(Two-scene object counts)
+-------+
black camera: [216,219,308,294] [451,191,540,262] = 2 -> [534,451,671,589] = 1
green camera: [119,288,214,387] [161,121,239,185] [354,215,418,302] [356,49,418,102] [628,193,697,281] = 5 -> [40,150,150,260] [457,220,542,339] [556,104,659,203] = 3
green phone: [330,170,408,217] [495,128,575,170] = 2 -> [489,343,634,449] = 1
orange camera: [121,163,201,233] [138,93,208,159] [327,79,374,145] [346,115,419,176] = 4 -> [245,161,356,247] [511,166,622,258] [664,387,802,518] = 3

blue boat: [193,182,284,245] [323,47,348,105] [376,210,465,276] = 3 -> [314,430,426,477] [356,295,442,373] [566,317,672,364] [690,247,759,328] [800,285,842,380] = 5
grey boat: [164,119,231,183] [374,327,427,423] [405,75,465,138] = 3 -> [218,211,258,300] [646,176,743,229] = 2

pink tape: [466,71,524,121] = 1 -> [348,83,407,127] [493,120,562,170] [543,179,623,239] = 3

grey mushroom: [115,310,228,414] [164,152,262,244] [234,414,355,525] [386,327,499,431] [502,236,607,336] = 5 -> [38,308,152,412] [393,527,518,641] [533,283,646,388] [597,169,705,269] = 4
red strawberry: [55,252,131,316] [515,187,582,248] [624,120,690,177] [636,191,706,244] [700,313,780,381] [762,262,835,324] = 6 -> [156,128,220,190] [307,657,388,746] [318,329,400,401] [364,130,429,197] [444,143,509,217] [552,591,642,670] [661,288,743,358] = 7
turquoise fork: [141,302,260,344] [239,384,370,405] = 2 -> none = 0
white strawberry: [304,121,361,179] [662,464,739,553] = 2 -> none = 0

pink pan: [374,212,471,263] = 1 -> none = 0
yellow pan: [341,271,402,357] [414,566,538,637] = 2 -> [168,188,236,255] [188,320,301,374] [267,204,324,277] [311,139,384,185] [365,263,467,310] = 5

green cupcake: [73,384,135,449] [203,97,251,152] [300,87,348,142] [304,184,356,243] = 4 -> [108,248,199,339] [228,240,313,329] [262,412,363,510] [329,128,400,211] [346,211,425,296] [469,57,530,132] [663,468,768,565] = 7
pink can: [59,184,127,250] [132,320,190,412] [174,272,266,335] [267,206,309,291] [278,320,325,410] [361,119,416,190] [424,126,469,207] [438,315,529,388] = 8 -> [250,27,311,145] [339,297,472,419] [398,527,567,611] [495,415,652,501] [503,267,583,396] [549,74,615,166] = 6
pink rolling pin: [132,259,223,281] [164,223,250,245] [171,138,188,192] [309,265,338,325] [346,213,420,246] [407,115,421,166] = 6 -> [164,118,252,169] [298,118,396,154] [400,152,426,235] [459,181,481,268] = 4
+-------+
[Exercise aim]: Look for the string "grey" in the records, and copy every line where it is found.

[Response for this exercise]:
grey boat: [164,119,231,183] [374,327,427,423] [405,75,465,138] = 3 -> [218,211,258,300] [646,176,743,229] = 2
grey mushroom: [115,310,228,414] [164,152,262,244] [234,414,355,525] [386,327,499,431] [502,236,607,336] = 5 -> [38,308,152,412] [393,527,518,641] [533,283,646,388] [597,169,705,269] = 4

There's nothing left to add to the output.